[Data records — start]

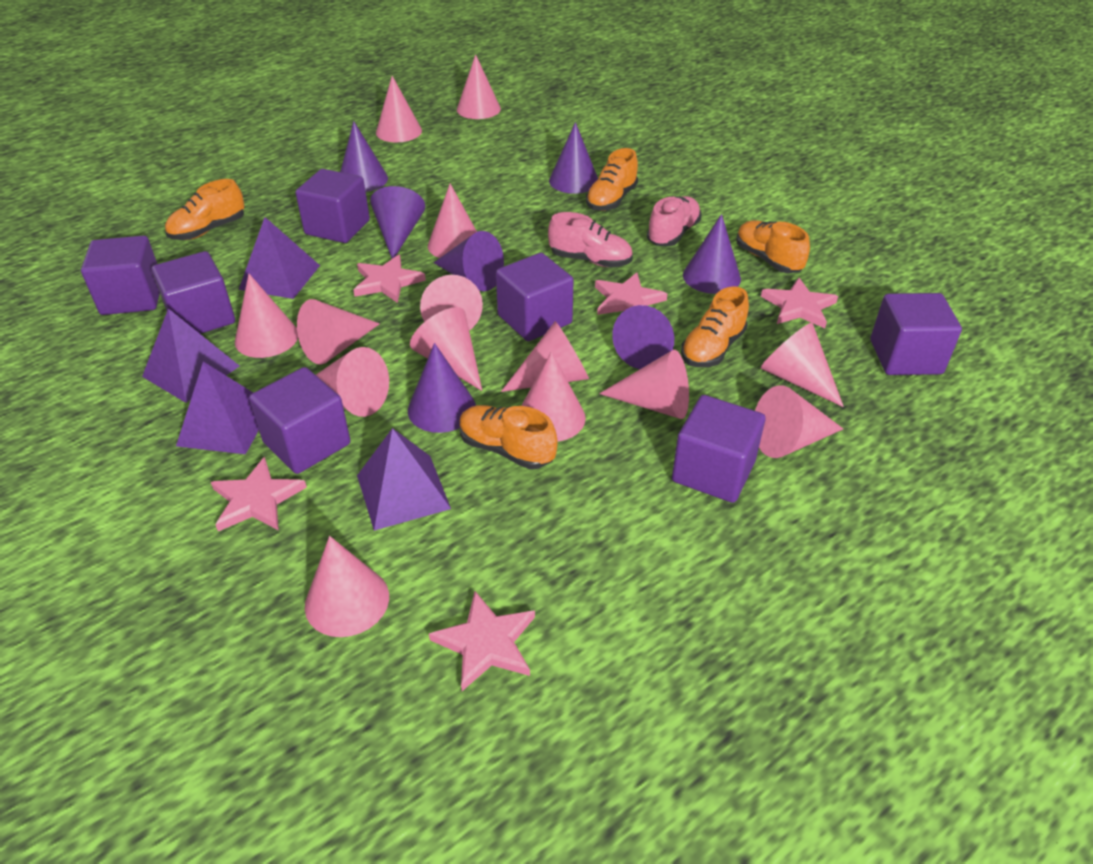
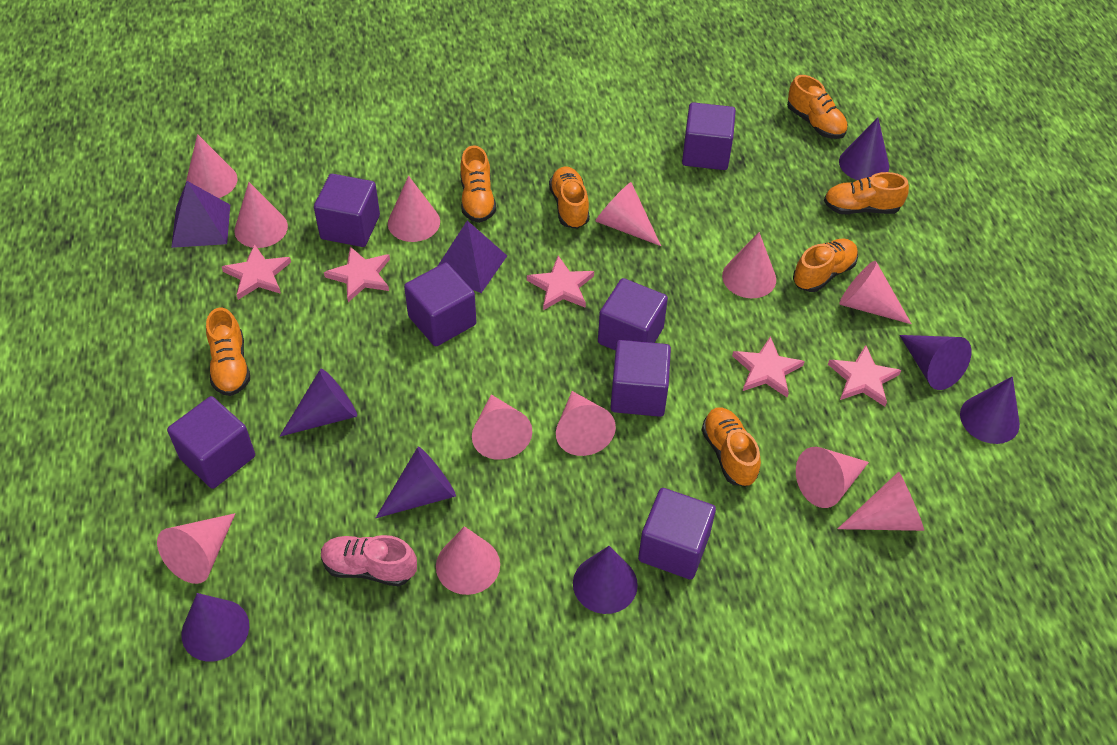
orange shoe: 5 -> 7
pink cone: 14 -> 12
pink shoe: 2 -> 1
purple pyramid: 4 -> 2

[Data records — finish]
[Data records — start]

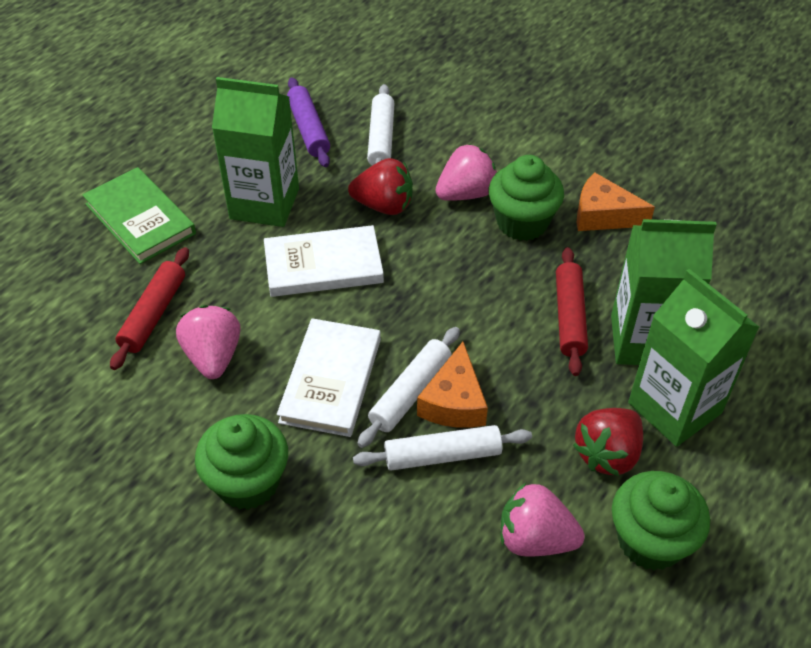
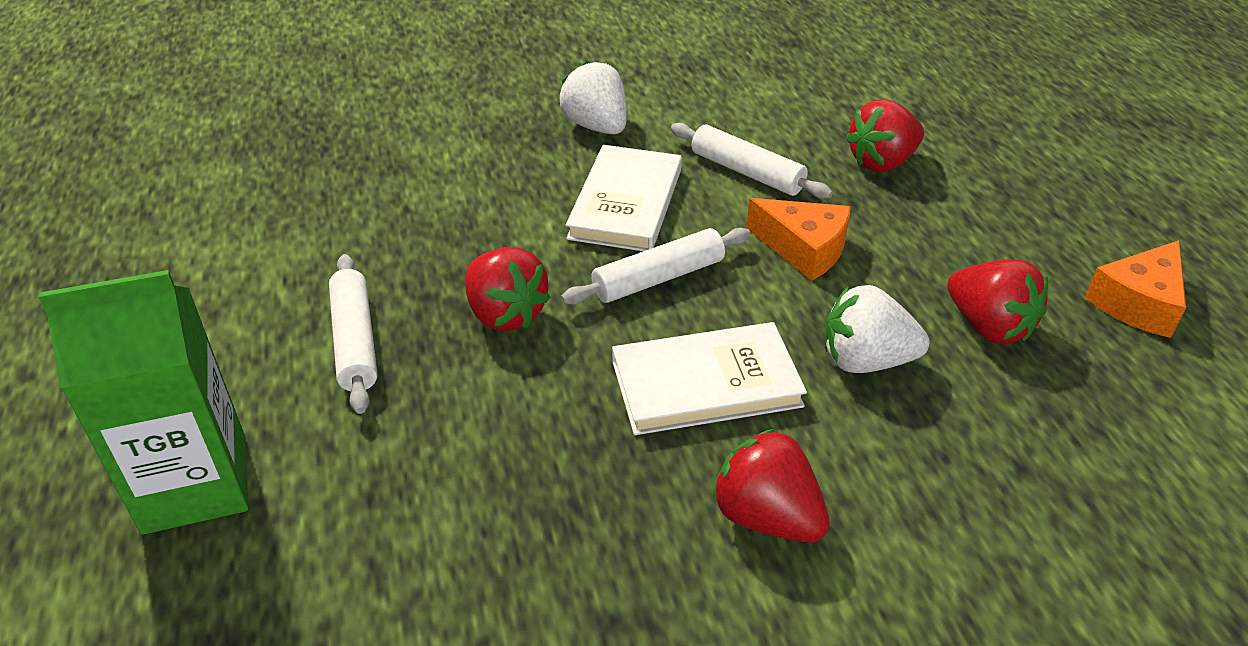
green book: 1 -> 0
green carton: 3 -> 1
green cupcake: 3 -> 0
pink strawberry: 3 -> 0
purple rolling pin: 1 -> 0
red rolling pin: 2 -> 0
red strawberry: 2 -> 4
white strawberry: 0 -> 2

[Data records — finish]

# What the task asks:
Those lines of the records that contain the string "purple" should be identified and copied.

# Response to the exercise:
purple pyramid: 4 -> 2
purple rolling pin: 1 -> 0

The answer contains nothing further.